- **Task to carry out**: The expected answer is the set of lines in the data below between the line holding "LS3: speaker 4R" and the line holding "R15: 680 (GND, W5) -> 680 (+12V, GND)", inclusive, written out exactly.

- **Source data**:

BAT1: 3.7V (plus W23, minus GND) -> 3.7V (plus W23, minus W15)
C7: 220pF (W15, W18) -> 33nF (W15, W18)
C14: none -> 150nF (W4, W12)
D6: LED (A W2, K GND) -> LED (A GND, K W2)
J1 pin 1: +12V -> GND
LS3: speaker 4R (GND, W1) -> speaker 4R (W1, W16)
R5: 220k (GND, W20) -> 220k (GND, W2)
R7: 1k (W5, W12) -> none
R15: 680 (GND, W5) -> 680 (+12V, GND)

--

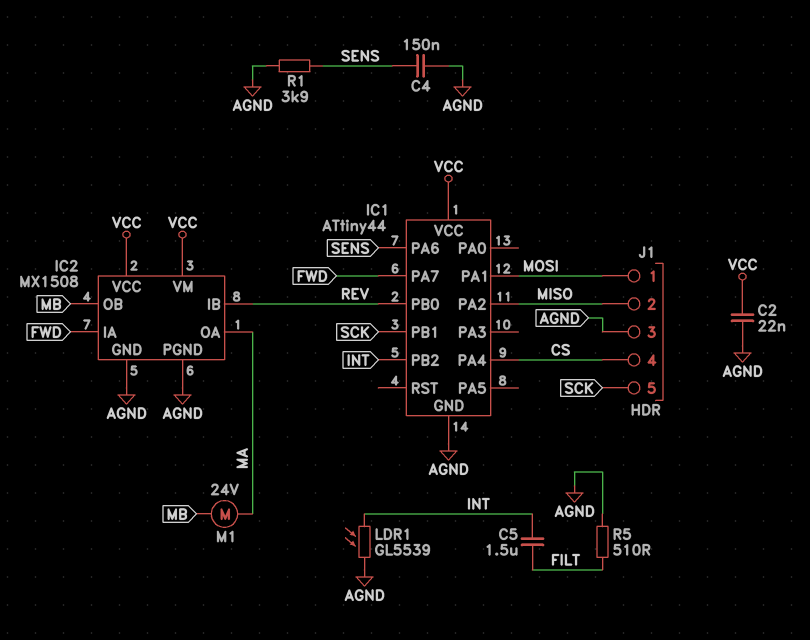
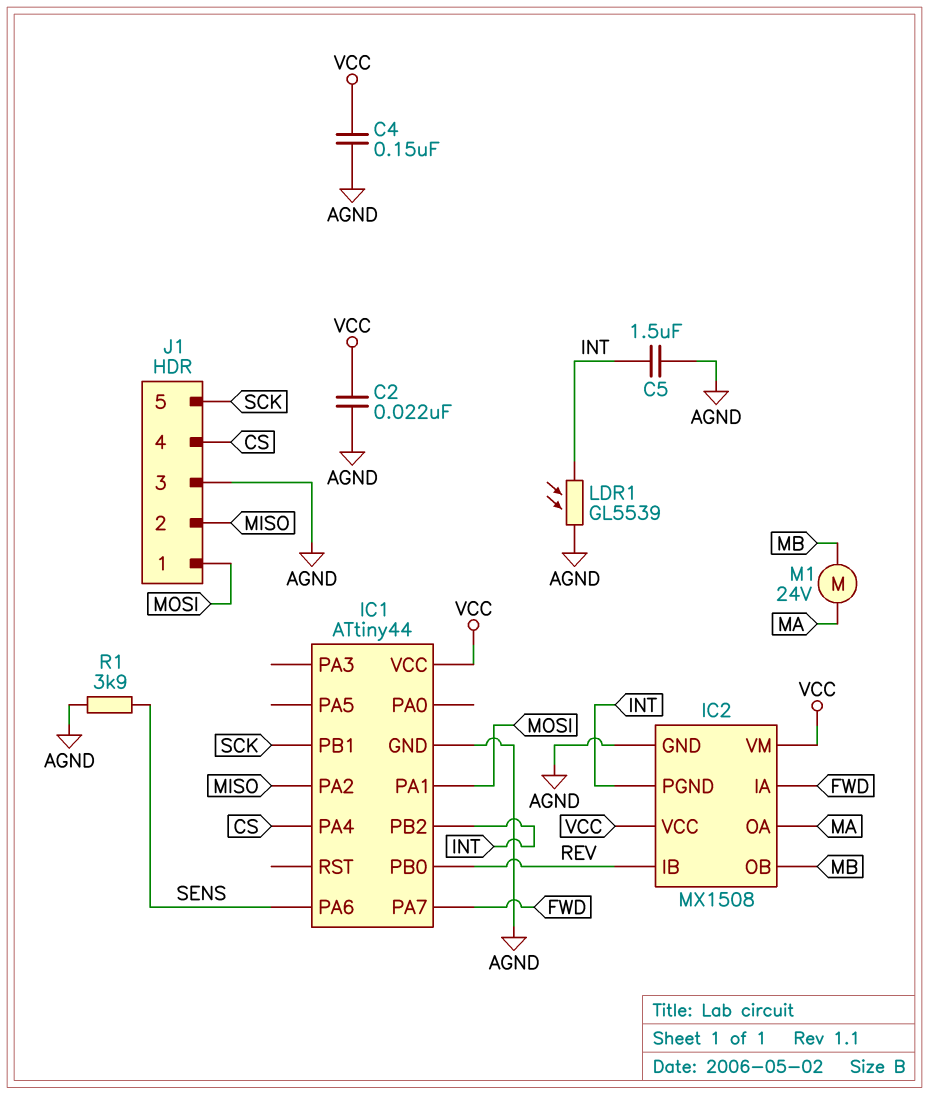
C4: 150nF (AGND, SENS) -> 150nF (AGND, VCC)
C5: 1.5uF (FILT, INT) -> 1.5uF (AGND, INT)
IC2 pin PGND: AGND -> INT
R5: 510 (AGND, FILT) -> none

==

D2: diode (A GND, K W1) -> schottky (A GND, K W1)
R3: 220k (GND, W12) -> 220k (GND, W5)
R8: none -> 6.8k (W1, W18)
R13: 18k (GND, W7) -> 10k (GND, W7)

- **Your response**:
LS3: speaker 4R (GND, W1) -> speaker 4R (W1, W16)
R5: 220k (GND, W20) -> 220k (GND, W2)
R7: 1k (W5, W12) -> none
R15: 680 (GND, W5) -> 680 (+12V, GND)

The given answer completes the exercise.